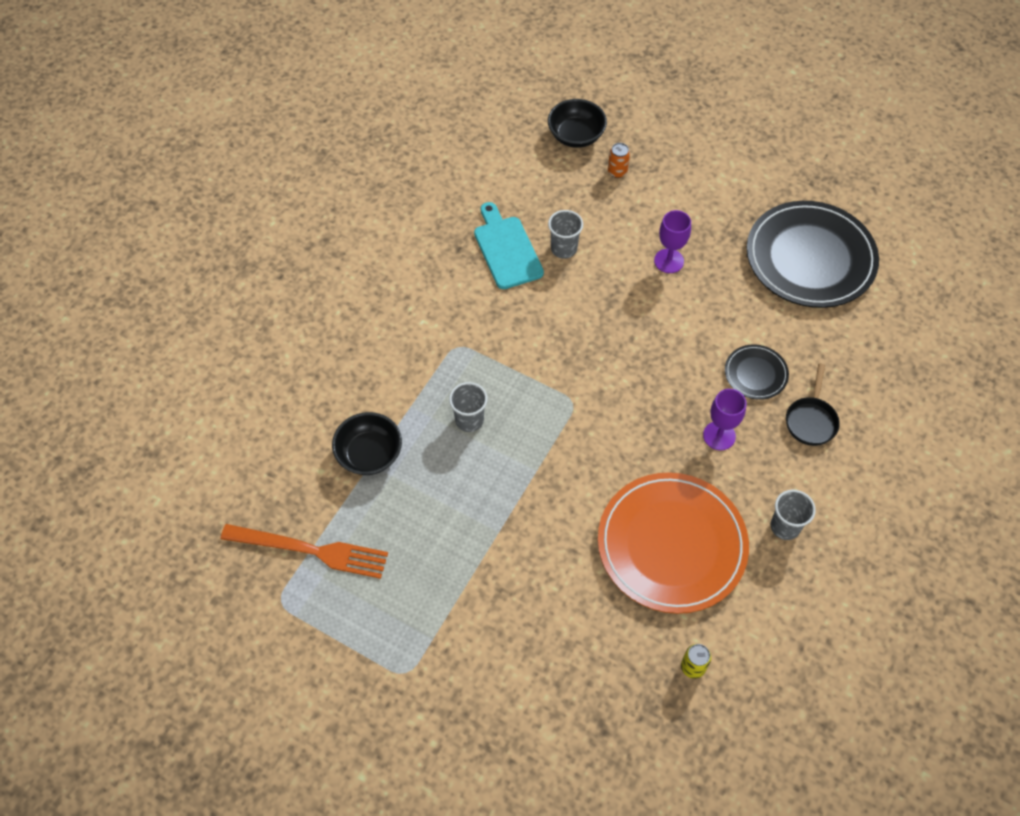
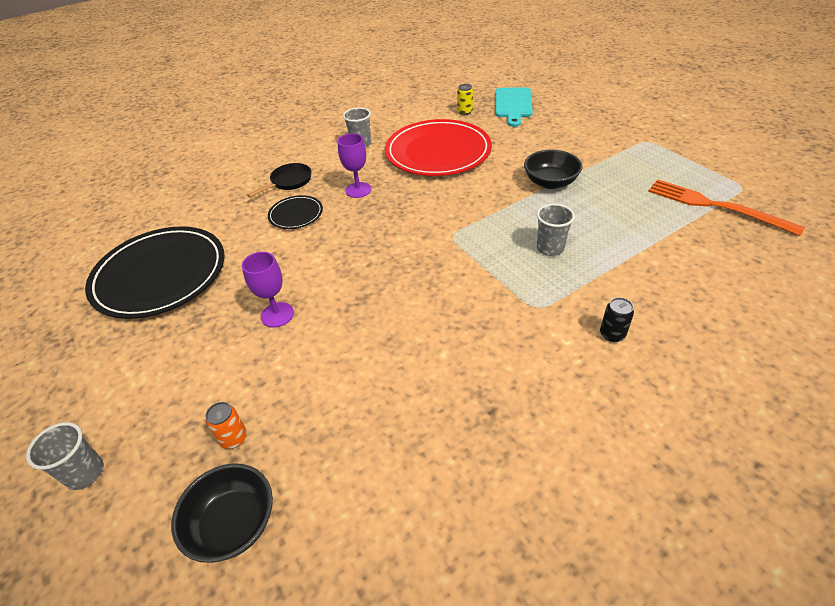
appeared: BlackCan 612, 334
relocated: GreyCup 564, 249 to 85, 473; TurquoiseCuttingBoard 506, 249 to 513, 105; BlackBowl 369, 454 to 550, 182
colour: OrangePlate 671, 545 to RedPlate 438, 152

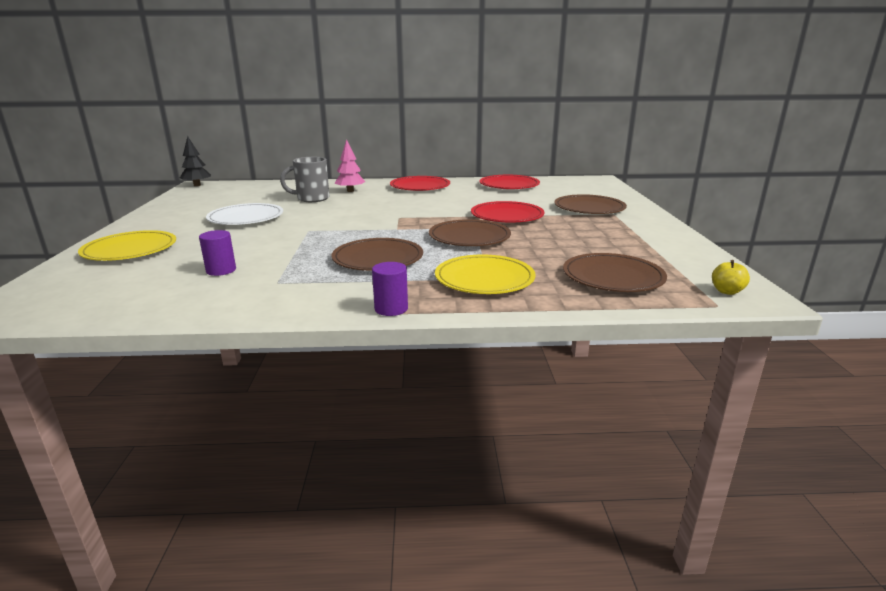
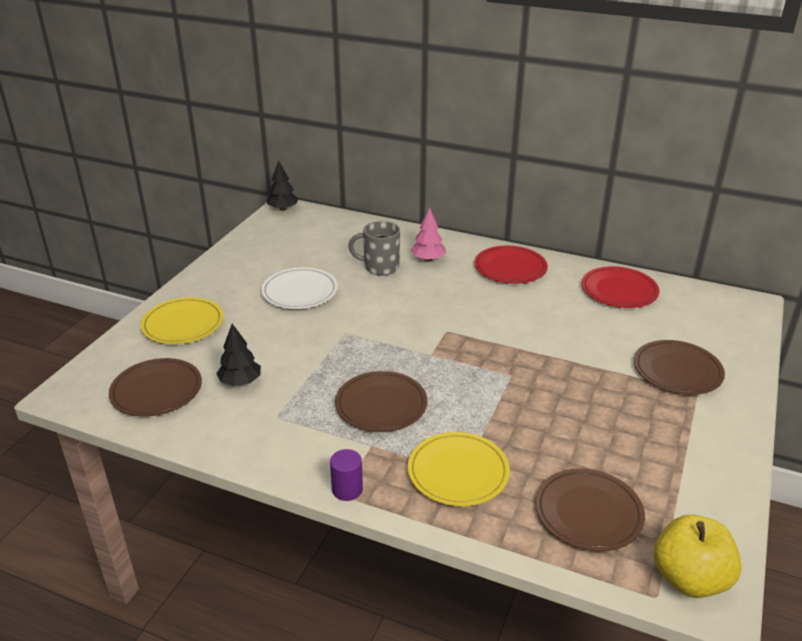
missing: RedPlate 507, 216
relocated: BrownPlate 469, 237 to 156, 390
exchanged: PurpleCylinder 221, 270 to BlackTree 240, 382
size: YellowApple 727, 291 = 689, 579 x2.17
○ ○ ○ ○ ○
Reproduce each line from the records that contains the word "relocated".

relocated: GreyCup 564, 249 to 85, 473; TurquoiseCuttingBoard 506, 249 to 513, 105; BlackBowl 369, 454 to 550, 182
relocated: BrownPlate 469, 237 to 156, 390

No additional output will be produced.